• **Excerpted data**
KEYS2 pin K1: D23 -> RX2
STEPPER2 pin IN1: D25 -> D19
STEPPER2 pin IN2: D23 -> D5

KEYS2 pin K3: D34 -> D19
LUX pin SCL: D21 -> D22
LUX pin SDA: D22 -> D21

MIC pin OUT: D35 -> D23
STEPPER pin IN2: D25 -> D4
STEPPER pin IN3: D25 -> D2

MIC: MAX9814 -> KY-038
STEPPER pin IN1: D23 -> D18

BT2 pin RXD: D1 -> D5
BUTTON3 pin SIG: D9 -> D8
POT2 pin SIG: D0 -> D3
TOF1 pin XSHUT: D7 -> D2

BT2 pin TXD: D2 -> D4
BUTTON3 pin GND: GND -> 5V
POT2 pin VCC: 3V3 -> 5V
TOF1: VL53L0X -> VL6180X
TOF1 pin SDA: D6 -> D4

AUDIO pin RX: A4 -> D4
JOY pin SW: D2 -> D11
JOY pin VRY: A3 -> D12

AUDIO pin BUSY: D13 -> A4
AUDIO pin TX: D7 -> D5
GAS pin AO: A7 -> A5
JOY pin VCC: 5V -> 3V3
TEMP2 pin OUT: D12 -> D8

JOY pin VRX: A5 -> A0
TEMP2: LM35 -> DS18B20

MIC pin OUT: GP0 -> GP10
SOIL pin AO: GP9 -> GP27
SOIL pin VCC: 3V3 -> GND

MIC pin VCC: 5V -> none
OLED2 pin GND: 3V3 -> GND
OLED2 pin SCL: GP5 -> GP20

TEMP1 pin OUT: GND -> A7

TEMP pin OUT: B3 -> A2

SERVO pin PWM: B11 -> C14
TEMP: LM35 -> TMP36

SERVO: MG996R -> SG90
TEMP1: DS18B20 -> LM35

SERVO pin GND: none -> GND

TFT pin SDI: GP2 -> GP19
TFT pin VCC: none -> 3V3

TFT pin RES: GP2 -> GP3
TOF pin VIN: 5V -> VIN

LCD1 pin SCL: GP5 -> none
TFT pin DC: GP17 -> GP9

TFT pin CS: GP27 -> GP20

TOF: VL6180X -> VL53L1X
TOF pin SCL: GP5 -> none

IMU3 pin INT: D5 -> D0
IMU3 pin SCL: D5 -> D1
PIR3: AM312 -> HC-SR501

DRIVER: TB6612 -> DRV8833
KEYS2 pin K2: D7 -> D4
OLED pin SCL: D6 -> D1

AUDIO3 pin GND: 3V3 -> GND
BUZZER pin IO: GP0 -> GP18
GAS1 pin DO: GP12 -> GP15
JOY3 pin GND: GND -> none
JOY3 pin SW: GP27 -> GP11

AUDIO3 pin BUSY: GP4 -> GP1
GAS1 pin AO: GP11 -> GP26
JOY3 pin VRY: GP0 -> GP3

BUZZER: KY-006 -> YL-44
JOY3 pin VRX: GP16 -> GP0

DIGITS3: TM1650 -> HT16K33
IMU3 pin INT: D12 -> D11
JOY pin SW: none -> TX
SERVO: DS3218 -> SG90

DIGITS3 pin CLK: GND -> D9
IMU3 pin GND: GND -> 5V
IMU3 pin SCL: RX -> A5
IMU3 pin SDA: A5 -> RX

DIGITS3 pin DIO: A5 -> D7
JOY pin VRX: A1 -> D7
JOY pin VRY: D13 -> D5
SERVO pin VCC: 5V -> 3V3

• **What the task asks**
Set down, unchanged, only those lines above that fall between the line with "TEMP2: LM35 -> DS18B20" and the line with "DIGITS3 pin CLK: GND -> D9", the two end lines included.

• **Finished exercise**
TEMP2: LM35 -> DS18B20

MIC pin OUT: GP0 -> GP10
SOIL pin AO: GP9 -> GP27
SOIL pin VCC: 3V3 -> GND

MIC pin VCC: 5V -> none
OLED2 pin GND: 3V3 -> GND
OLED2 pin SCL: GP5 -> GP20

TEMP1 pin OUT: GND -> A7

TEMP pin OUT: B3 -> A2

SERVO pin PWM: B11 -> C14
TEMP: LM35 -> TMP36

SERVO: MG996R -> SG90
TEMP1: DS18B20 -> LM35

SERVO pin GND: none -> GND

TFT pin SDI: GP2 -> GP19
TFT pin VCC: none -> 3V3

TFT pin RES: GP2 -> GP3
TOF pin VIN: 5V -> VIN

LCD1 pin SCL: GP5 -> none
TFT pin DC: GP17 -> GP9

TFT pin CS: GP27 -> GP20

TOF: VL6180X -> VL53L1X
TOF pin SCL: GP5 -> none

IMU3 pin INT: D5 -> D0
IMU3 pin SCL: D5 -> D1
PIR3: AM312 -> HC-SR501

DRIVER: TB6612 -> DRV8833
KEYS2 pin K2: D7 -> D4
OLED pin SCL: D6 -> D1

AUDIO3 pin GND: 3V3 -> GND
BUZZER pin IO: GP0 -> GP18
GAS1 pin DO: GP12 -> GP15
JOY3 pin GND: GND -> none
JOY3 pin SW: GP27 -> GP11

AUDIO3 pin BUSY: GP4 -> GP1
GAS1 pin AO: GP11 -> GP26
JOY3 pin VRY: GP0 -> GP3

BUZZER: KY-006 -> YL-44
JOY3 pin VRX: GP16 -> GP0

DIGITS3: TM1650 -> HT16K33
IMU3 pin INT: D12 -> D11
JOY pin SW: none -> TX
SERVO: DS3218 -> SG90

DIGITS3 pin CLK: GND -> D9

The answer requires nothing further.